DATA PROVIDED below:
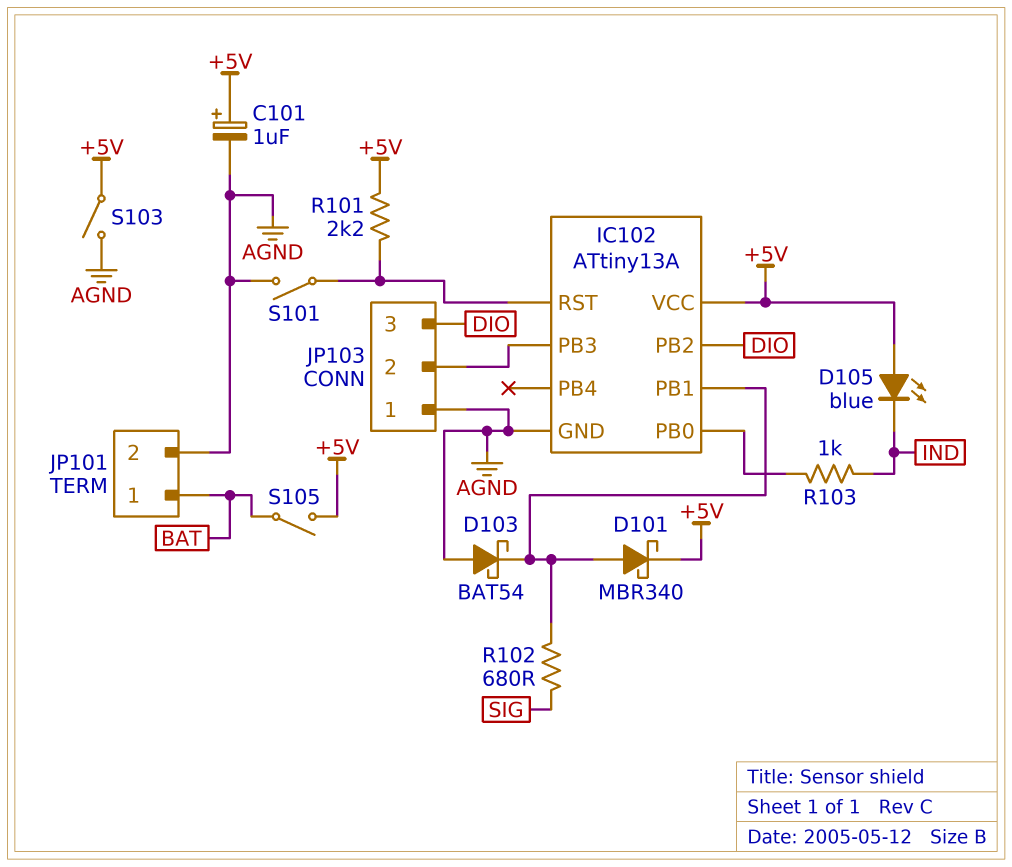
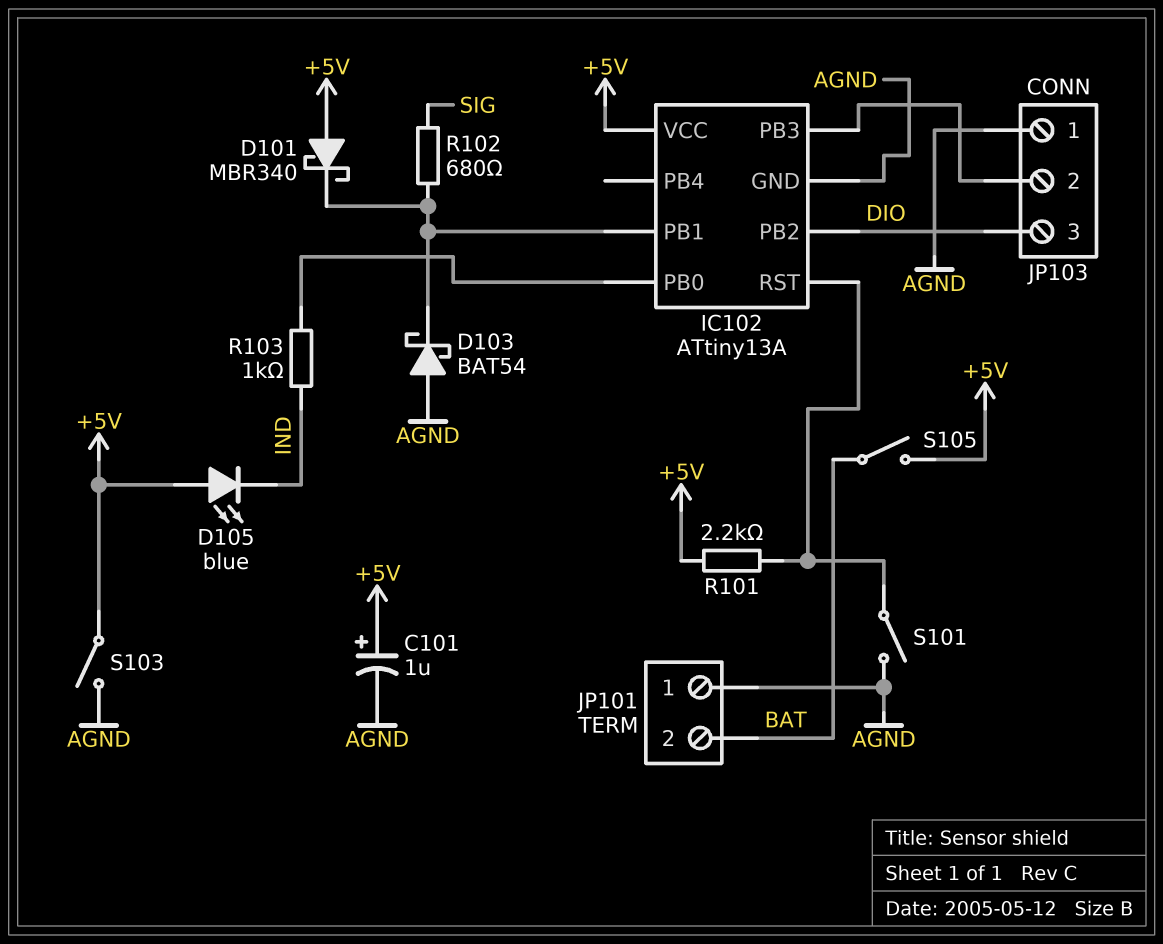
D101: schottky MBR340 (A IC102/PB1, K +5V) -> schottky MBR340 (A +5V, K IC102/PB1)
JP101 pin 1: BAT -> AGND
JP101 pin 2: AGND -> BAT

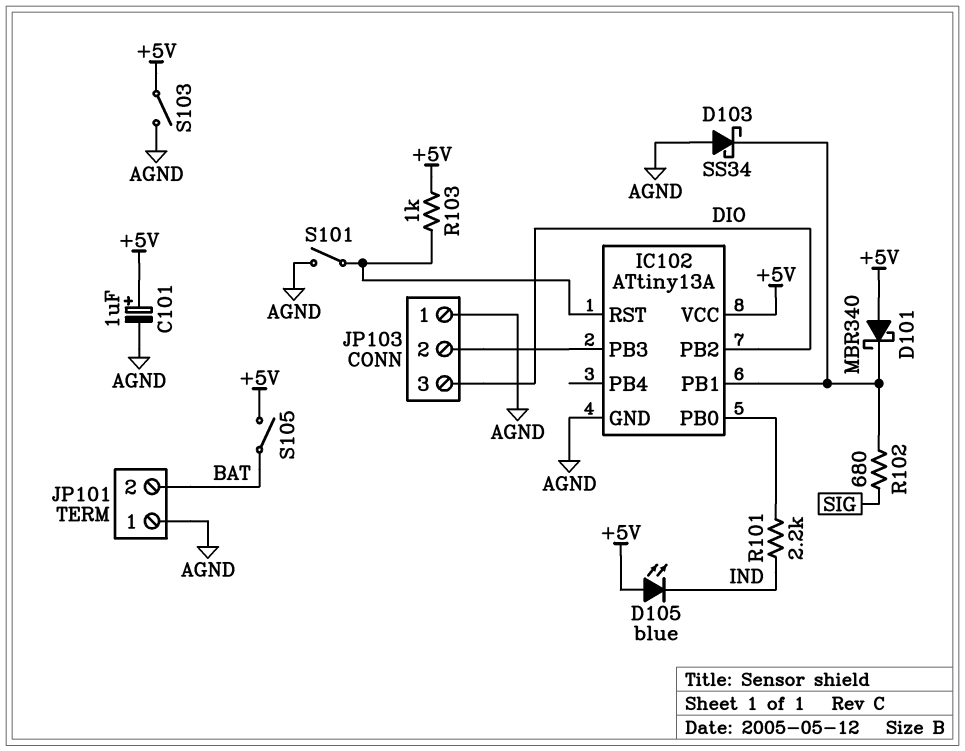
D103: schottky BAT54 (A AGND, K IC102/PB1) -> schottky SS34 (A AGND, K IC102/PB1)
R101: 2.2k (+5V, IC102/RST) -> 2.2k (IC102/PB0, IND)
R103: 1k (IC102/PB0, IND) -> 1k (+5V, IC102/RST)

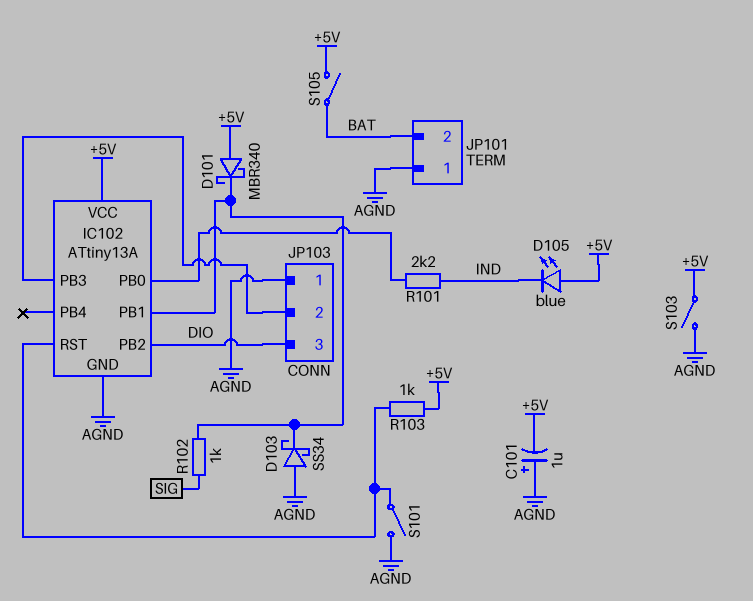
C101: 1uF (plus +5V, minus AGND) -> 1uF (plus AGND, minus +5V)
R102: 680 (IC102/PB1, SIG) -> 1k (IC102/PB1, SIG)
End of DATA PROVIDED.
* TASK GOAL
Please repeat the lines of the material above exactly, starting with the line that contains "JP101 pin 1: BAT -> AGND" and ending with the line that contains "R103: 1k (IC102/PB0, IND)". Leave the pictures out.

* ANSWER TO THIS PROBLEM
JP101 pin 1: BAT -> AGND
JP101 pin 2: AGND -> BAT

D103: schottky BAT54 (A AGND, K IC102/PB1) -> schottky SS34 (A AGND, K IC102/PB1)
R101: 2.2k (+5V, IC102/RST) -> 2.2k (IC102/PB0, IND)
R103: 1k (IC102/PB0, IND) -> 1k (+5V, IC102/RST)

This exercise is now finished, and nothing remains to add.